● PROBLEM DESCRIPTION:
Restate all of the material, keeping every line identical to the original.

--- MATERIALS PROVIDED ---

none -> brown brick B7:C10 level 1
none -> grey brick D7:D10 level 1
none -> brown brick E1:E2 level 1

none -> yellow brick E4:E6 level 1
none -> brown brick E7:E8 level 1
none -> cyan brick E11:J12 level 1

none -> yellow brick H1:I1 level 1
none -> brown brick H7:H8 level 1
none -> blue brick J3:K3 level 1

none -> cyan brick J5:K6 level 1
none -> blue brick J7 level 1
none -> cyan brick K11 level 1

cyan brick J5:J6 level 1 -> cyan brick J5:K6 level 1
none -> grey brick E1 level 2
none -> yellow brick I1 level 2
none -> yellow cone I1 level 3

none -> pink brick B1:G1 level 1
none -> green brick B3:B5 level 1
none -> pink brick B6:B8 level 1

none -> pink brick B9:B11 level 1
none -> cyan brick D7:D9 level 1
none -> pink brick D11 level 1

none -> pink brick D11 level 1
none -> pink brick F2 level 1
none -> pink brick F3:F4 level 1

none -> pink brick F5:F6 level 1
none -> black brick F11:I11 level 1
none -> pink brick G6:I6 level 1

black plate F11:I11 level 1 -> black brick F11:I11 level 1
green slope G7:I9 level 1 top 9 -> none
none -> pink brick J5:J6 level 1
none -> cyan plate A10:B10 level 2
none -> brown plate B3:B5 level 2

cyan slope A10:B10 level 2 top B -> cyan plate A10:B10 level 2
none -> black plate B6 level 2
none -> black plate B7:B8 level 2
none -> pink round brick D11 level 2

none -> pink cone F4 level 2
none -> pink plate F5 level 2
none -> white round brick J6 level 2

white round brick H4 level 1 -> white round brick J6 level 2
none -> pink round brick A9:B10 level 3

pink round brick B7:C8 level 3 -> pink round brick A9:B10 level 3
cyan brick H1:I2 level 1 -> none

---

● WRITTEN RESPONSE:
none -> brown brick B7:C10 level 1
none -> grey brick D7:D10 level 1
none -> brown brick E1:E2 level 1

none -> yellow brick E4:E6 level 1
none -> brown brick E7:E8 level 1
none -> cyan brick E11:J12 level 1

none -> yellow brick H1:I1 level 1
none -> brown brick H7:H8 level 1
none -> blue brick J3:K3 level 1

none -> cyan brick J5:K6 level 1
none -> blue brick J7 level 1
none -> cyan brick K11 level 1

cyan brick J5:J6 level 1 -> cyan brick J5:K6 level 1
none -> grey brick E1 level 2
none -> yellow brick I1 level 2
none -> yellow cone I1 level 3

none -> pink brick B1:G1 level 1
none -> green brick B3:B5 level 1
none -> pink brick B6:B8 level 1

none -> pink brick B9:B11 level 1
none -> cyan brick D7:D9 level 1
none -> pink brick D11 level 1

none -> pink brick D11 level 1
none -> pink brick F2 level 1
none -> pink brick F3:F4 level 1

none -> pink brick F5:F6 level 1
none -> black brick F11:I11 level 1
none -> pink brick G6:I6 level 1

black plate F11:I11 level 1 -> black brick F11:I11 level 1
green slope G7:I9 level 1 top 9 -> none
none -> pink brick J5:J6 level 1
none -> cyan plate A10:B10 level 2
none -> brown plate B3:B5 level 2

cyan slope A10:B10 level 2 top B -> cyan plate A10:B10 level 2
none -> black plate B6 level 2
none -> black plate B7:B8 level 2
none -> pink round brick D11 level 2

none -> pink cone F4 level 2
none -> pink plate F5 level 2
none -> white round brick J6 level 2

white round brick H4 level 1 -> white round brick J6 level 2
none -> pink round brick A9:B10 level 3

pink round brick B7:C8 level 3 -> pink round brick A9:B10 level 3
cyan brick H1:I2 level 1 -> none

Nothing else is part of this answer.